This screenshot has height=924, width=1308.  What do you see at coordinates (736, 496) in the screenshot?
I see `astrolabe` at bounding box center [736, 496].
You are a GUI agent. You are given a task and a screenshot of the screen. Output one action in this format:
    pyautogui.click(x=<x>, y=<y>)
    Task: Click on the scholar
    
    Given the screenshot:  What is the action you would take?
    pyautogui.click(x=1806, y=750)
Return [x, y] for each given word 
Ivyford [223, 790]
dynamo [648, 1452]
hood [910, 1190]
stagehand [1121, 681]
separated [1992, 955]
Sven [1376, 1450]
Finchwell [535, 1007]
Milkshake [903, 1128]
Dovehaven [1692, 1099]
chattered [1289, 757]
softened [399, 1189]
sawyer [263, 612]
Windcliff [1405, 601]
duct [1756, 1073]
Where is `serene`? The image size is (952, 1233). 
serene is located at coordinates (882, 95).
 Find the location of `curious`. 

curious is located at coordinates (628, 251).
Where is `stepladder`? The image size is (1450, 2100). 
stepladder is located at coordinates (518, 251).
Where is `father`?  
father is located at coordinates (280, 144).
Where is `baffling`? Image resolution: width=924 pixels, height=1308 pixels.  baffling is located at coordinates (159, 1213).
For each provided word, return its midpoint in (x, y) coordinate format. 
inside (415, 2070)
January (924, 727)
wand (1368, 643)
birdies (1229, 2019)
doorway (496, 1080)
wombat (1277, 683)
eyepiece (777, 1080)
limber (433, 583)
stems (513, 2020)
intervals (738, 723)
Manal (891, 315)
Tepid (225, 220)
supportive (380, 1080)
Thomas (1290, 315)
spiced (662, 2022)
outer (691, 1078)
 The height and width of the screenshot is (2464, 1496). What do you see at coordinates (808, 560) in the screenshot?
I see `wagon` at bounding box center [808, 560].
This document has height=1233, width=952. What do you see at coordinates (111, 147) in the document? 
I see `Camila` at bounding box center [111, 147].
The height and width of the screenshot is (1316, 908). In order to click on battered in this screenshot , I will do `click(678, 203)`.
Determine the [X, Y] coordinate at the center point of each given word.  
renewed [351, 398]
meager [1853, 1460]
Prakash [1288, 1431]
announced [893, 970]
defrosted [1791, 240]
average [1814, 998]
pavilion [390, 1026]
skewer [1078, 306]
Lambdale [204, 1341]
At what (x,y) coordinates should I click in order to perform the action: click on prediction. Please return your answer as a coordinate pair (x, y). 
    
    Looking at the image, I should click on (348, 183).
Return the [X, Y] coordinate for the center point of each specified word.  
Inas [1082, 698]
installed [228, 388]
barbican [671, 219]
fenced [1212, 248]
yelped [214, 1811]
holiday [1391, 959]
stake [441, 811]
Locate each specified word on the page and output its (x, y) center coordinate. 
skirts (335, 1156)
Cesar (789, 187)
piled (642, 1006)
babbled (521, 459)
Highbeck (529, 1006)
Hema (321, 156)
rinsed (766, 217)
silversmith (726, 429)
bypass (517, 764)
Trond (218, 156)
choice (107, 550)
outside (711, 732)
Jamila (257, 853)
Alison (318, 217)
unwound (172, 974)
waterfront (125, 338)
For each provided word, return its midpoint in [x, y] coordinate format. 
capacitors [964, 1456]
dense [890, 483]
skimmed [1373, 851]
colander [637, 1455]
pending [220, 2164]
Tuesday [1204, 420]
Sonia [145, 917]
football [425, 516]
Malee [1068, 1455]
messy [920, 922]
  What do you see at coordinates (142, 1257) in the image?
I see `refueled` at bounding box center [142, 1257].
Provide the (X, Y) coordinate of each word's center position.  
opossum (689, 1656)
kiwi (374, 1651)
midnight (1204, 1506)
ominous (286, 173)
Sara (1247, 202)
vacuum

**********

**What is being asked**
Rewrite all of the records above with every "coordinate format" changed to "coordinate notation", leaving everything else as it is.

**Exercise result**
This screenshot has height=924, width=1308.  What do you see at coordinates (736, 496) in the screenshot?
I see `astrolabe` at bounding box center [736, 496].
You are a GUI agent. You are given a task and a screenshot of the screen. Output one action in this format:
    pyautogui.click(x=<x>, y=<y>)
    Task: Click on the scholar
    
    Given the screenshot:  What is the action you would take?
    pyautogui.click(x=1806, y=750)
Return [x, y] for each given word 
Ivyford [223, 790]
dynamo [648, 1452]
hood [910, 1190]
stagehand [1121, 681]
separated [1992, 955]
Sven [1376, 1450]
Finchwell [535, 1007]
Milkshake [903, 1128]
Dovehaven [1692, 1099]
chattered [1289, 757]
softened [399, 1189]
sawyer [263, 612]
Windcliff [1405, 601]
duct [1756, 1073]
Where is `serene`? The image size is (952, 1233). 
serene is located at coordinates (882, 95).
 Find the location of `curious`. 

curious is located at coordinates (628, 251).
Where is `stepladder`? The image size is (1450, 2100). 
stepladder is located at coordinates (518, 251).
Where is `father`?  
father is located at coordinates (280, 144).
Where is `baffling`? Image resolution: width=924 pixels, height=1308 pixels.  baffling is located at coordinates (159, 1213).
For each provided word, return its midpoint in (x, y) coordinate notation. 
inside (415, 2070)
January (924, 727)
wand (1368, 643)
birdies (1229, 2019)
doorway (496, 1080)
wombat (1277, 683)
eyepiece (777, 1080)
limber (433, 583)
stems (513, 2020)
intervals (738, 723)
Manal (891, 315)
Tepid (225, 220)
supportive (380, 1080)
Thomas (1290, 315)
spiced (662, 2022)
outer (691, 1078)
 The height and width of the screenshot is (2464, 1496). What do you see at coordinates (808, 560) in the screenshot?
I see `wagon` at bounding box center [808, 560].
This document has height=1233, width=952. What do you see at coordinates (111, 147) in the document? 
I see `Camila` at bounding box center [111, 147].
The height and width of the screenshot is (1316, 908). In order to click on battered in this screenshot , I will do `click(678, 203)`.
Determine the [X, Y] coordinate at the center point of each given word.  
renewed [351, 398]
meager [1853, 1460]
Prakash [1288, 1431]
announced [893, 970]
defrosted [1791, 240]
average [1814, 998]
pavilion [390, 1026]
skewer [1078, 306]
Lambdale [204, 1341]
At what (x,y) coordinates should I click in order to perform the action: click on prediction. Please return your answer as a coordinate pair (x, y). 
    
    Looking at the image, I should click on (348, 183).
Return the [X, Y] coordinate for the center point of each specified word.  
Inas [1082, 698]
installed [228, 388]
barbican [671, 219]
fenced [1212, 248]
yelped [214, 1811]
holiday [1391, 959]
stake [441, 811]
Locate each specified word on the page and output its (x, y) center coordinate. 
skirts (335, 1156)
Cesar (789, 187)
piled (642, 1006)
babbled (521, 459)
Highbeck (529, 1006)
Hema (321, 156)
rinsed (766, 217)
silversmith (726, 429)
bypass (517, 764)
Trond (218, 156)
choice (107, 550)
outside (711, 732)
Jamila (257, 853)
Alison (318, 217)
unwound (172, 974)
waterfront (125, 338)
For each provided word, return its midpoint in [x, y] coordinate notation. 
capacitors [964, 1456]
dense [890, 483]
skimmed [1373, 851]
colander [637, 1455]
pending [220, 2164]
Tuesday [1204, 420]
Sonia [145, 917]
football [425, 516]
Malee [1068, 1455]
messy [920, 922]
  What do you see at coordinates (142, 1257) in the image?
I see `refueled` at bounding box center [142, 1257].
Provide the (X, Y) coordinate of each word's center position.  
opossum (689, 1656)
kiwi (374, 1651)
midnight (1204, 1506)
ominous (286, 173)
Sara (1247, 202)
vacuum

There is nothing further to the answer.